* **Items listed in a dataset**
··········

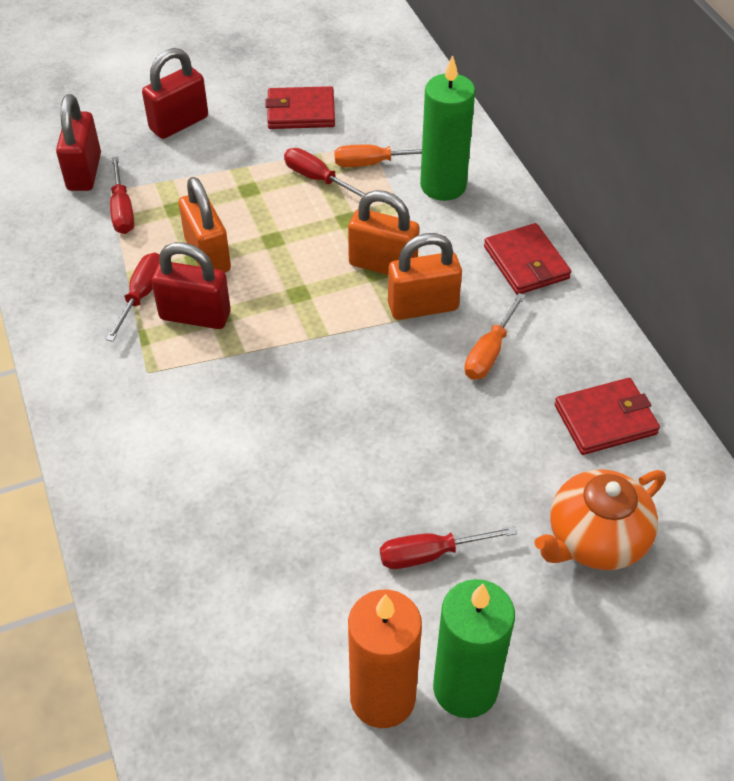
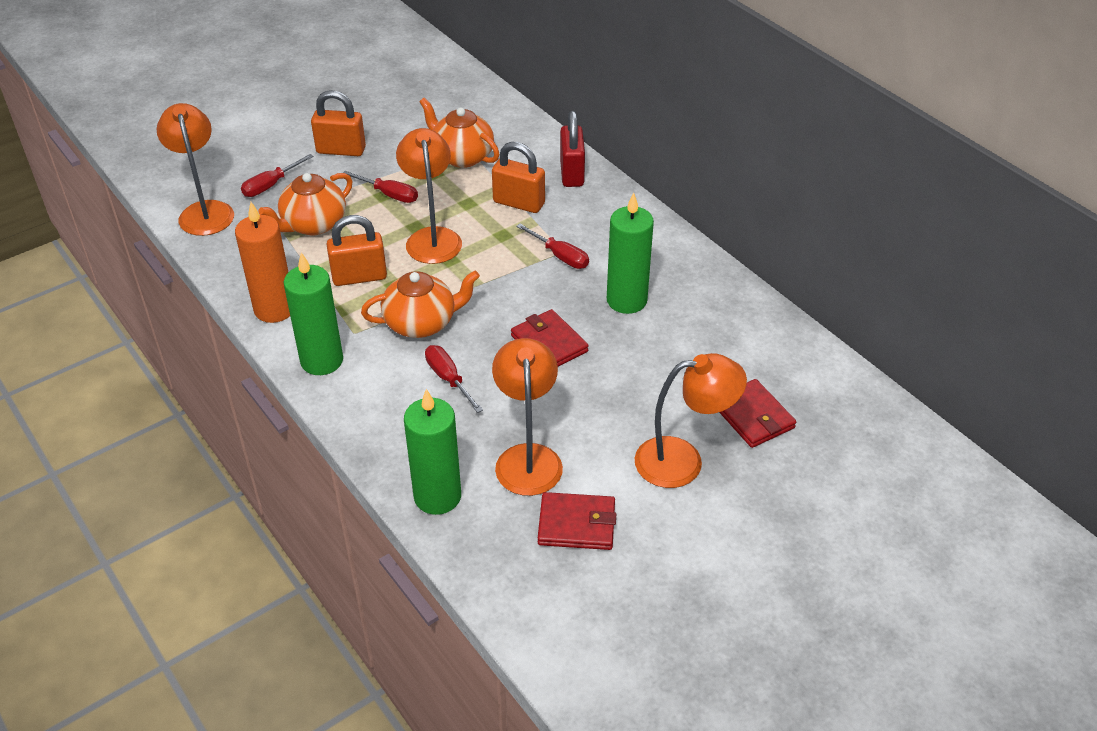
green candle: 2 -> 3
orange lamp: 0 -> 4
orange screwdriver: 2 -> 0
orange teapot: 1 -> 3
red padlock: 3 -> 1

··········

* **Problem statement**
Output the entries verbatim but drop the images.

* **Result of the exercise**
green candle: 2 -> 3
orange lamp: 0 -> 4
orange screwdriver: 2 -> 0
orange teapot: 1 -> 3
red padlock: 3 -> 1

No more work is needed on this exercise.